=== WHAT NEEDS TO BE DONE ===
Return every one of the entries below verbatim, keeping each line and the blank lines between them in place.
● ● ● ● ● ● ●
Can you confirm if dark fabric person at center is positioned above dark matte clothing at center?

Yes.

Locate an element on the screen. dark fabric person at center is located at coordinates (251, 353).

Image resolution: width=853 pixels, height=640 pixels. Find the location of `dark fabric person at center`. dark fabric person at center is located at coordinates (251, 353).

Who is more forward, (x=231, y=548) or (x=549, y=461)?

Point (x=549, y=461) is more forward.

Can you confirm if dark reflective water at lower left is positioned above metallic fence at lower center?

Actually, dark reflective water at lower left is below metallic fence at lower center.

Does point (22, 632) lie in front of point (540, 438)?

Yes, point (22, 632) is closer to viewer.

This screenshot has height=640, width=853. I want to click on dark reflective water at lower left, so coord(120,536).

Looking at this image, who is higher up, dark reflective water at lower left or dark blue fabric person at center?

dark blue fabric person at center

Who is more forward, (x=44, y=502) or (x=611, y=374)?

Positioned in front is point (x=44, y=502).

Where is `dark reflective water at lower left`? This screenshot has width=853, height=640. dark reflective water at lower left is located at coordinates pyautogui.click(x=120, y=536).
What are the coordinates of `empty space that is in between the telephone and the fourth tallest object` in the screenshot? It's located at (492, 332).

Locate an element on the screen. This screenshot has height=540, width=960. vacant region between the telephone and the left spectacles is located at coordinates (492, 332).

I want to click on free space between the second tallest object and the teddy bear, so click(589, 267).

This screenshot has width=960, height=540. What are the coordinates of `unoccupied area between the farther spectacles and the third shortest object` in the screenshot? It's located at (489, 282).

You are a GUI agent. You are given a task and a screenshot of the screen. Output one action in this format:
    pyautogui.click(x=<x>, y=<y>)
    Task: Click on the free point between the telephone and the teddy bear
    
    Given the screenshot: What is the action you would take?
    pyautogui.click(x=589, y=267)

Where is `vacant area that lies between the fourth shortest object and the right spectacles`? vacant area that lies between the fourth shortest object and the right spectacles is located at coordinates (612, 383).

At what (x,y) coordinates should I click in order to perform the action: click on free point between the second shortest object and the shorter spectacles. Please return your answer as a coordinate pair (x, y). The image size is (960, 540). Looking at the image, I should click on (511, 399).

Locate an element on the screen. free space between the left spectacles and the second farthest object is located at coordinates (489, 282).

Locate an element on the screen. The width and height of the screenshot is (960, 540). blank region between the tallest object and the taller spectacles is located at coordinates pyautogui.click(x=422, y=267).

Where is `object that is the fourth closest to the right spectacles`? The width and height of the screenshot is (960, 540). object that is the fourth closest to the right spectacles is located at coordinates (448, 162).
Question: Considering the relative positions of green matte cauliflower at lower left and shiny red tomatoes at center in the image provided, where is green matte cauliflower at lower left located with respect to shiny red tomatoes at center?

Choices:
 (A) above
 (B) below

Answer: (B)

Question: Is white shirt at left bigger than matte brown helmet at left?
● ● ● ● ● ● ●
=== RESPONSE TO THE EXERCISE ===
Can you confirm if dark fabric person at center is positioned above dark matte clothing at center?

Yes.

Locate an element on the screen. dark fabric person at center is located at coordinates (251, 353).

Image resolution: width=853 pixels, height=640 pixels. Find the location of `dark fabric person at center`. dark fabric person at center is located at coordinates (251, 353).

Who is more forward, (x=231, y=548) or (x=549, y=461)?

Point (x=549, y=461) is more forward.

Can you confirm if dark reflective water at lower left is positioned above metallic fence at lower center?

Actually, dark reflective water at lower left is below metallic fence at lower center.

Does point (22, 632) lie in front of point (540, 438)?

Yes, point (22, 632) is closer to viewer.

This screenshot has height=640, width=853. I want to click on dark reflective water at lower left, so coord(120,536).

Looking at this image, who is higher up, dark reflective water at lower left or dark blue fabric person at center?

dark blue fabric person at center

Who is more forward, (x=44, y=502) or (x=611, y=374)?

Positioned in front is point (x=44, y=502).

Where is `dark reflective water at lower left`? This screenshot has width=853, height=640. dark reflective water at lower left is located at coordinates pyautogui.click(x=120, y=536).
What are the coordinates of `empty space that is in between the telephone and the fourth tallest object` in the screenshot? It's located at (492, 332).

Locate an element on the screen. This screenshot has height=540, width=960. vacant region between the telephone and the left spectacles is located at coordinates (492, 332).

I want to click on free space between the second tallest object and the teddy bear, so click(589, 267).

This screenshot has width=960, height=540. What are the coordinates of `unoccupied area between the farther spectacles and the third shortest object` in the screenshot? It's located at (489, 282).

You are a GUI agent. You are given a task and a screenshot of the screen. Output one action in this format:
    pyautogui.click(x=<x>, y=<y>)
    Task: Click on the free point between the telephone and the teddy bear
    
    Given the screenshot: What is the action you would take?
    pyautogui.click(x=589, y=267)

Where is `vacant area that lies between the fourth shortest object and the right spectacles`? vacant area that lies between the fourth shortest object and the right spectacles is located at coordinates (612, 383).

At what (x,y) coordinates should I click in order to perform the action: click on free point between the second shortest object and the shorter spectacles. Please return your answer as a coordinate pair (x, y). The image size is (960, 540). Looking at the image, I should click on (511, 399).

Locate an element on the screen. free space between the left spectacles and the second farthest object is located at coordinates (489, 282).

Locate an element on the screen. The width and height of the screenshot is (960, 540). blank region between the tallest object and the taller spectacles is located at coordinates pyautogui.click(x=422, y=267).

Where is `object that is the fourth closest to the right spectacles`? The width and height of the screenshot is (960, 540). object that is the fourth closest to the right spectacles is located at coordinates (448, 162).
Question: Considering the relative positions of green matte cauliflower at lower left and shiny red tomatoes at center in the image provided, where is green matte cauliflower at lower left located with respect to shiny red tomatoes at center?

Choices:
 (A) above
 (B) below

Answer: (B)

Question: Is white shirt at left bigger than matte brown helmet at left?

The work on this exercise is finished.